### Your objective
Where does the word "boat" occur in the material? Copy each line that has it.

### The data
Start of Block
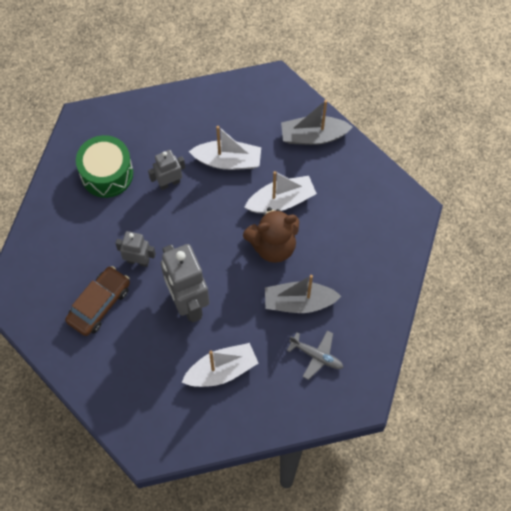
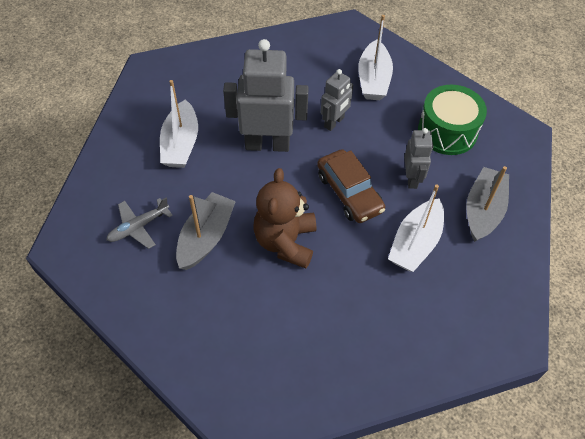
camera: 115 degrees right, 10 degrees down
(99, 304) = (305, 80): brown car -> brown car (349, 192)
(281, 201) = (336, 274): white boat -> white boat (373, 79)
(313, 136) = (410, 351): grey boat -> grey boat (483, 210)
End of Block
### Result of the exercise
(281, 201) = (336, 274): white boat -> white boat (373, 79)
(313, 136) = (410, 351): grey boat -> grey boat (483, 210)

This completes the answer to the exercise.